> EXCERPTED RECORDS:

○ ○ ○

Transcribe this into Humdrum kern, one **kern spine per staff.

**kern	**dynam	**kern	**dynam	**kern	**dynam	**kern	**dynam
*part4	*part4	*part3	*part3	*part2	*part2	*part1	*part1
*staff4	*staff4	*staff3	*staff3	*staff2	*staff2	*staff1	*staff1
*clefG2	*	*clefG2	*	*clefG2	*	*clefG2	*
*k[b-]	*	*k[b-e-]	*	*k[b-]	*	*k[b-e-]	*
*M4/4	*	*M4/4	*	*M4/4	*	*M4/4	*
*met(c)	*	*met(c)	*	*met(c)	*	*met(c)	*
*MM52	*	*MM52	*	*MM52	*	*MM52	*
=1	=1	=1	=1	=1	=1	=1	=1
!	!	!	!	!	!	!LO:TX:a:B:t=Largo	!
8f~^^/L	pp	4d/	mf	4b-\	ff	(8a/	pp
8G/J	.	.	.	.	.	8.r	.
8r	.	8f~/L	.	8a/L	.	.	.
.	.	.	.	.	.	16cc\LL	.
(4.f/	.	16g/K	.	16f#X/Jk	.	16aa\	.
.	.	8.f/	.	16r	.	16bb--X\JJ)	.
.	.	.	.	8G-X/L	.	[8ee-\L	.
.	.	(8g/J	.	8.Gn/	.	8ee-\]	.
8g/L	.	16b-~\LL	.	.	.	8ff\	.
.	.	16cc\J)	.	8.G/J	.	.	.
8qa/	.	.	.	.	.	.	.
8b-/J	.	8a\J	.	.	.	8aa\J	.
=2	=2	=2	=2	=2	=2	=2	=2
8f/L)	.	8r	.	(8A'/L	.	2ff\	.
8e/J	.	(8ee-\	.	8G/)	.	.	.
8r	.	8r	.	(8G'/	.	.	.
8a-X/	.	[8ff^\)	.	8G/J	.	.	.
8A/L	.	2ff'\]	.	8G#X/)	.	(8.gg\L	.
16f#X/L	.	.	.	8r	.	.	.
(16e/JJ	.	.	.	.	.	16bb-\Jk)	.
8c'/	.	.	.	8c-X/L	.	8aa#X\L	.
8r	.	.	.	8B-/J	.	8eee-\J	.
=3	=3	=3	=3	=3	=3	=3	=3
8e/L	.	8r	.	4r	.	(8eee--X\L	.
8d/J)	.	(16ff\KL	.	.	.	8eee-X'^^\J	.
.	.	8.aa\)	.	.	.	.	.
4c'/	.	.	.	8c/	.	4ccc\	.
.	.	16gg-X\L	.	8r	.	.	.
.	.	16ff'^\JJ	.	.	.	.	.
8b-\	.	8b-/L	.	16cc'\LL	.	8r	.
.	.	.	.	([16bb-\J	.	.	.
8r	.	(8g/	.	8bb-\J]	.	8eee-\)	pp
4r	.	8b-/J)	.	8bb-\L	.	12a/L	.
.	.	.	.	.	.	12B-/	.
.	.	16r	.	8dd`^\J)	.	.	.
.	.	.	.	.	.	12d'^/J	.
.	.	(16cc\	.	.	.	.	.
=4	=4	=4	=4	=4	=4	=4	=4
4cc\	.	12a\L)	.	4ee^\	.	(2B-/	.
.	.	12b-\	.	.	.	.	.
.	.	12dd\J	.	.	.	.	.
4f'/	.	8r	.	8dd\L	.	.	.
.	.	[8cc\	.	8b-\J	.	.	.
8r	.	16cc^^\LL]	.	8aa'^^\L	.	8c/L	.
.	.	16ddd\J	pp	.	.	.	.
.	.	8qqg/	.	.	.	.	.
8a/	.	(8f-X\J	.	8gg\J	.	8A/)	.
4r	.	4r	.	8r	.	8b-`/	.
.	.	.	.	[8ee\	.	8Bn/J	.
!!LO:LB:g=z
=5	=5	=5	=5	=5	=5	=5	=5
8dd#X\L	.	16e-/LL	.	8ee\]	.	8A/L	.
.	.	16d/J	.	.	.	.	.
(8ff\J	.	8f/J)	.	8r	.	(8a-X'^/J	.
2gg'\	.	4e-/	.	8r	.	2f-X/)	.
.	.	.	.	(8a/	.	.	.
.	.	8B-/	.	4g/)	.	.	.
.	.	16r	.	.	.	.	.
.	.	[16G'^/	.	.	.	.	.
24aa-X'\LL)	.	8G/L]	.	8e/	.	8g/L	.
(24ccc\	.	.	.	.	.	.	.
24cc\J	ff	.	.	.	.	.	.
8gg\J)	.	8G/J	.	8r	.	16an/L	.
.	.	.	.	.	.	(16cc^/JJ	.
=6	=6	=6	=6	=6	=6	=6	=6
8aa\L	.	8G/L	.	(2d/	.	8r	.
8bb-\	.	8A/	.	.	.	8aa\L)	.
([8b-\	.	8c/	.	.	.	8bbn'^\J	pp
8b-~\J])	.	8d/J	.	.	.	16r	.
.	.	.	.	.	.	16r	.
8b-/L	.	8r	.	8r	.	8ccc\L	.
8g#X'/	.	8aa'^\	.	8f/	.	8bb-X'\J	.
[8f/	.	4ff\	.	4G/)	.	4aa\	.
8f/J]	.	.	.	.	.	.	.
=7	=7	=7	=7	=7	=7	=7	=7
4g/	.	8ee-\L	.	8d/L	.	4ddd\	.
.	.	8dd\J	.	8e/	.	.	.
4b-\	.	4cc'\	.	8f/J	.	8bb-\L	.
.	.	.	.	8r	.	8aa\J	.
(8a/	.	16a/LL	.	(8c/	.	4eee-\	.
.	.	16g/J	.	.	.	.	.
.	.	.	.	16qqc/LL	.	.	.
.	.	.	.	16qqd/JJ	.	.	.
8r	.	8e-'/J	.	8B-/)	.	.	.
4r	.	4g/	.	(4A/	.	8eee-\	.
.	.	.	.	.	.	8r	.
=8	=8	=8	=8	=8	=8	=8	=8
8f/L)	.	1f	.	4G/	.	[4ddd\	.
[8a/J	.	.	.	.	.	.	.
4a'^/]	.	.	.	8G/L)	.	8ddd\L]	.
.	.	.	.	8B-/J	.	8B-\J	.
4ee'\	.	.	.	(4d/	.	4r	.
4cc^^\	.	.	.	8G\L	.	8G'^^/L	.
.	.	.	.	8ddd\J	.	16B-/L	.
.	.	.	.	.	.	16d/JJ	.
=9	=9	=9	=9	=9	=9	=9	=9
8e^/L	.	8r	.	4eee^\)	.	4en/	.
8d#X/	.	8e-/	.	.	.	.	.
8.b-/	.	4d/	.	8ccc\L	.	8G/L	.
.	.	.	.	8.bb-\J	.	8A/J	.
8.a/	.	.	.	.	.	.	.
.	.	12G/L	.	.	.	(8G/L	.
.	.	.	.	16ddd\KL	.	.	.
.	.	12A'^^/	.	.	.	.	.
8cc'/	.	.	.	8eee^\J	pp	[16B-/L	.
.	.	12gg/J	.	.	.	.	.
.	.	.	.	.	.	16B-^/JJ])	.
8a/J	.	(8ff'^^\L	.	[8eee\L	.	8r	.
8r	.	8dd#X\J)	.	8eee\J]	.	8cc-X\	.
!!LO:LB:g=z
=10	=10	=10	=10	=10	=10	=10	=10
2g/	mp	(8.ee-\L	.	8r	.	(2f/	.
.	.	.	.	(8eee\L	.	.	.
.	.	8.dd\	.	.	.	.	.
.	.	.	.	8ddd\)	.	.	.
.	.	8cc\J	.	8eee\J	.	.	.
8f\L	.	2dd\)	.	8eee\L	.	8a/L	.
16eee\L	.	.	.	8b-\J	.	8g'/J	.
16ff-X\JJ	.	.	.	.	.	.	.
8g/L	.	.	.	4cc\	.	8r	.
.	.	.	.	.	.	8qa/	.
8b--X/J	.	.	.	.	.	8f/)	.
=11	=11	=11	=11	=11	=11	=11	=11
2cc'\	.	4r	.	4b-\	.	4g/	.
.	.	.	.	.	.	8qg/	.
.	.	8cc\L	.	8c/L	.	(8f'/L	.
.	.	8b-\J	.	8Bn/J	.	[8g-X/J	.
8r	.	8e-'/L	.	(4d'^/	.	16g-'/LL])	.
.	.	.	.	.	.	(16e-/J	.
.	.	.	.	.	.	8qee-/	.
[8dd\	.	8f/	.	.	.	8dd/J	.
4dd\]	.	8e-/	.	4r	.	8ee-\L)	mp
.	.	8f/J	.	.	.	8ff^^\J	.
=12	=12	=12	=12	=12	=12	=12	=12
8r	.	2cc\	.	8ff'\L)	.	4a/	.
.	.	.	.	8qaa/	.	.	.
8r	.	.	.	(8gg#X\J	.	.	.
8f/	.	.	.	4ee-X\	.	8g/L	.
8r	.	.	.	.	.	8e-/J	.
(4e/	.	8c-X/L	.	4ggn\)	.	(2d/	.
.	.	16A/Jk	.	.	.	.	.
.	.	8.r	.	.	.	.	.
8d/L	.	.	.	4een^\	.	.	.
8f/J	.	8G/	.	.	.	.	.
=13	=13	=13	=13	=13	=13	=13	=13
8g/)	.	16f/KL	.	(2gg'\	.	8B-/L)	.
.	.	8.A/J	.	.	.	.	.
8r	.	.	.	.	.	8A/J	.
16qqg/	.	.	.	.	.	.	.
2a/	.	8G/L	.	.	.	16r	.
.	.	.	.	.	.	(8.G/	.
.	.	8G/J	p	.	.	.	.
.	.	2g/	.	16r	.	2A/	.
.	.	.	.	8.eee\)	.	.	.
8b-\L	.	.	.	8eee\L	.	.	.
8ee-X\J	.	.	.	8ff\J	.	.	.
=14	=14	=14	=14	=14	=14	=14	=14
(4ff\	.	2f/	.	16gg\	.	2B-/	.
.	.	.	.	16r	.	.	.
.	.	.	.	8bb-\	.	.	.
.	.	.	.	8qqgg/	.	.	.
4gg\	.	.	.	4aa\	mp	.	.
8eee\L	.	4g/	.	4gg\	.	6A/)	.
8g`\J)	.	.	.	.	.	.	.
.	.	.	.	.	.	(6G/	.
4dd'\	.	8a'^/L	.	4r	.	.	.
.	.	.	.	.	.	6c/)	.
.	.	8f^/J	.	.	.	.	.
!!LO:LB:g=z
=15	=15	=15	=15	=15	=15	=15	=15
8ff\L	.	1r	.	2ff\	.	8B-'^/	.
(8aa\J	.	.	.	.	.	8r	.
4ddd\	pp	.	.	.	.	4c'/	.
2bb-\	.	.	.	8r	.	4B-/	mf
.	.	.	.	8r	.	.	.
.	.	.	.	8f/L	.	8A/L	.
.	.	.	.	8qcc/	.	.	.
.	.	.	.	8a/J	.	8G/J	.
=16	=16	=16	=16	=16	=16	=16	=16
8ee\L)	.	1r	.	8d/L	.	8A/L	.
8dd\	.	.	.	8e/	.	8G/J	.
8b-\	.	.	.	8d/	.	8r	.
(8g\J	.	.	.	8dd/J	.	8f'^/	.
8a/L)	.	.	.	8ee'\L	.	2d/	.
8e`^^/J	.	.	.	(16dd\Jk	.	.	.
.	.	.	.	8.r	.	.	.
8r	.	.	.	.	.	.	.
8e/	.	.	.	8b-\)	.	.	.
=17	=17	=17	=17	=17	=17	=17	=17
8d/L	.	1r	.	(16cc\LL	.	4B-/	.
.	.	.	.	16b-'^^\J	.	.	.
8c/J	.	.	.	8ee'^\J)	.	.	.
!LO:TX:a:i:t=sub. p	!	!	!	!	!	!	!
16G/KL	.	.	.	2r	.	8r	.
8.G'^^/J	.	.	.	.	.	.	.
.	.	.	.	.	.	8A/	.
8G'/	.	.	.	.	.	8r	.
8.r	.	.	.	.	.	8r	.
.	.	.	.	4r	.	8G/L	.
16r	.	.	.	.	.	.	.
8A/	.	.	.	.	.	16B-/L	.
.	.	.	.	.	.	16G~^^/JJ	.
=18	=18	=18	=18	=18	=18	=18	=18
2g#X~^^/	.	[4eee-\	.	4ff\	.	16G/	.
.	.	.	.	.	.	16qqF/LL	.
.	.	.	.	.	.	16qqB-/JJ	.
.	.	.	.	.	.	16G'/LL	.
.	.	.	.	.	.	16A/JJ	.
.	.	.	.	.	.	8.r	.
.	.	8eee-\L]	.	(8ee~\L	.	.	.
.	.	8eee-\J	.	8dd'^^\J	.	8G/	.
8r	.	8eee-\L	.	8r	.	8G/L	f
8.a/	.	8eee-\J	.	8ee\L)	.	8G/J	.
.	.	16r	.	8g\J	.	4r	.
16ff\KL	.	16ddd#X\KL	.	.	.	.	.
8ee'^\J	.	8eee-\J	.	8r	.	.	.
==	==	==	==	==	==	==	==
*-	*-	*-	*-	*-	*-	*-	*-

○ ○ ○

> AIM OF THE EXERCISE:
Pick out every line in the records that contains the string "kern".

> EXERCISE OUTPUT:
Transcribe this into Humdrum kern, one **kern spine per staff.
**kern	**dynam	**kern	**dynam	**kern	**dynam	**kern	**dynam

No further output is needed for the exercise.